Requirement:
Please reproduce the lines from the one containing "(415, 254) = (284, 237): brown" through the end of the data below exactly as they stand, and omit all pictures.

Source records

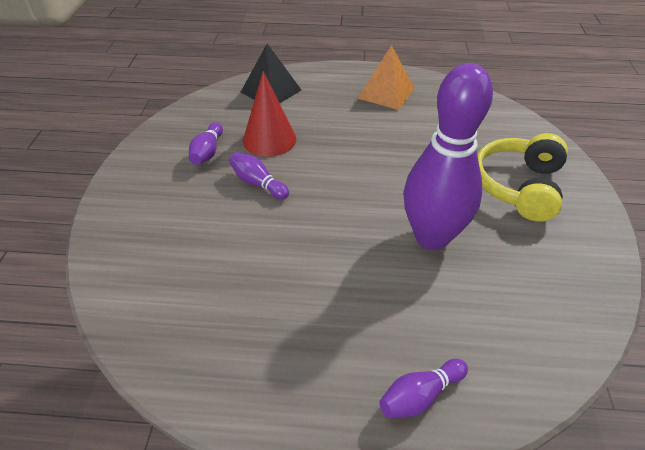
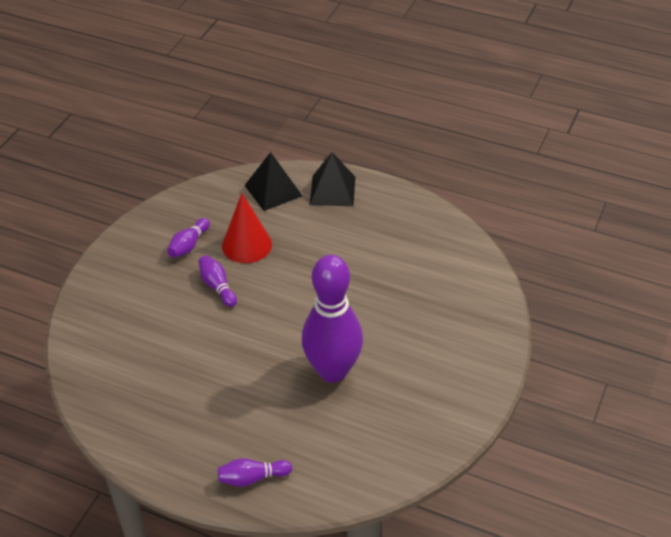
camera: 20 degrees right, 0 degrees up
(327, 81) = (332, 190): none -> black pyramid
(386, 93) = (382, 218): orange pyramid -> none
(518, 186) = (438, 346): yellow headphones -> none

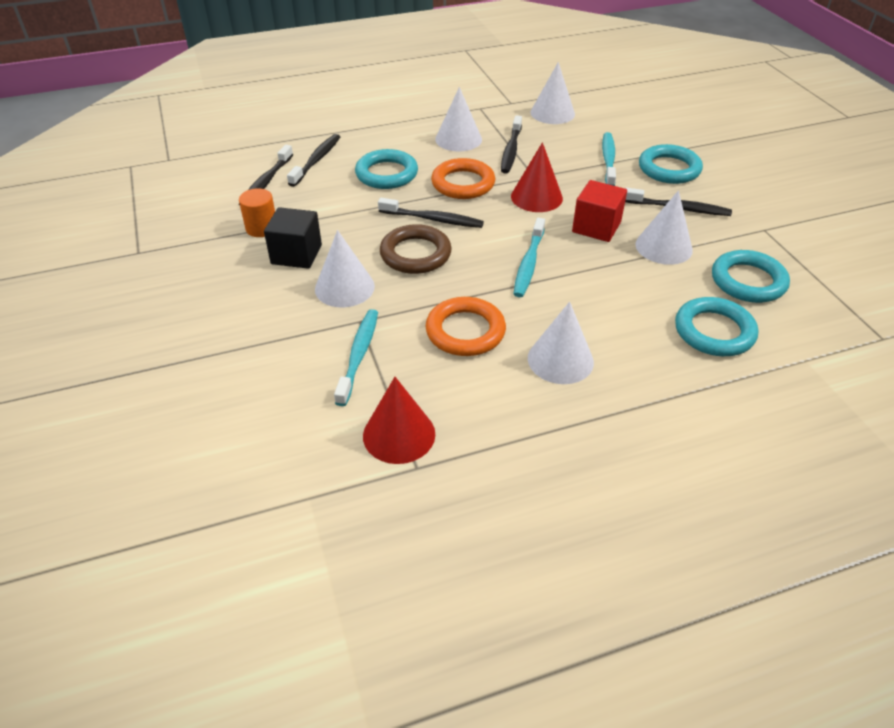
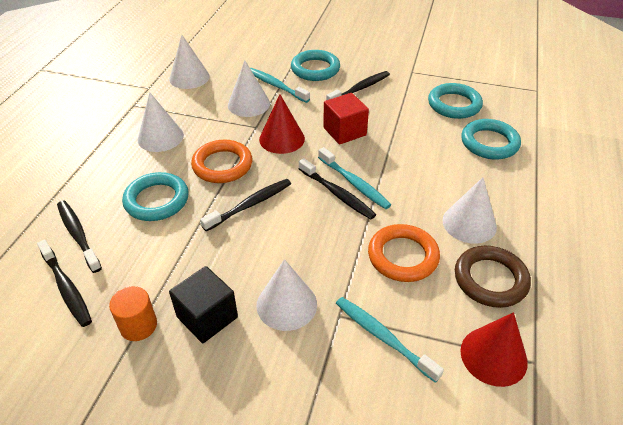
camera: 55 degrees left, 0 degrees up
(415, 254) = (284, 237): brown ring -> brown ring (490, 279)
(511, 150) = (210, 120): black toothbrush -> black toothbrush (337, 194)
(663, 247) = (392, 116): white cone -> white cone (249, 104)

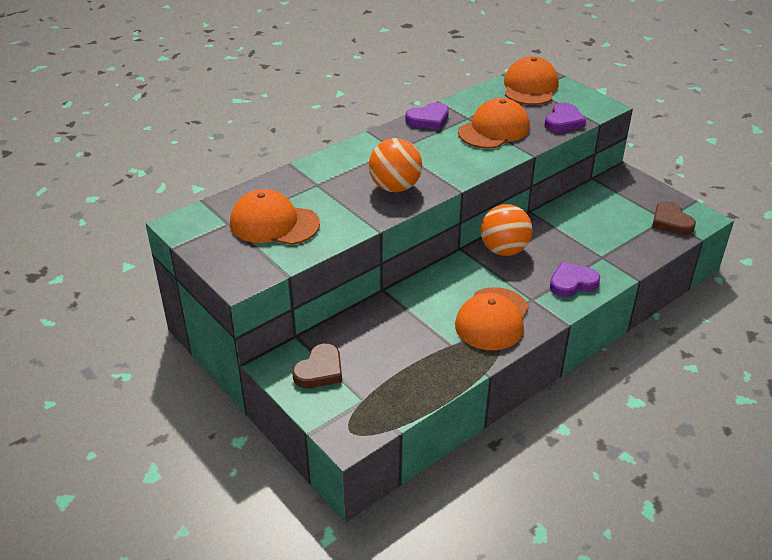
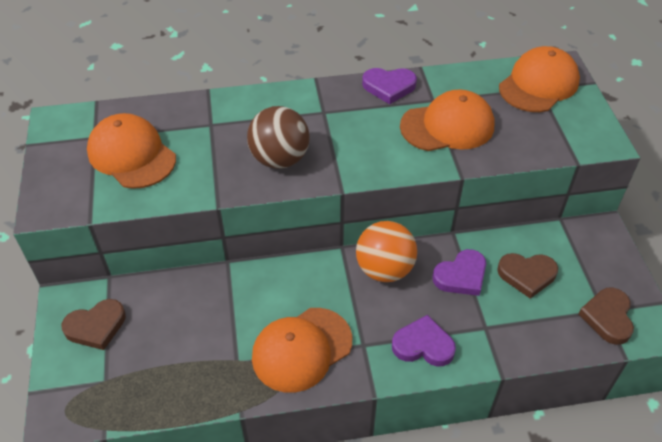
camera: 30 degrees right, 10 degrees up
(395, 187) = (280, 159): orange ball -> brown ball
(563, 121) = (537, 144): purple heart -> purple heart (461, 276)
(601, 217) = (527, 275): none -> brown heart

Answer for this exercise:
(415, 254) = (284, 237): brown ring -> brown ring (490, 279)
(511, 150) = (210, 120): black toothbrush -> black toothbrush (337, 194)
(663, 247) = (392, 116): white cone -> white cone (249, 104)

camera: 30 degrees right, 10 degrees up
(395, 187) = (280, 159): orange ball -> brown ball
(563, 121) = (537, 144): purple heart -> purple heart (461, 276)
(601, 217) = (527, 275): none -> brown heart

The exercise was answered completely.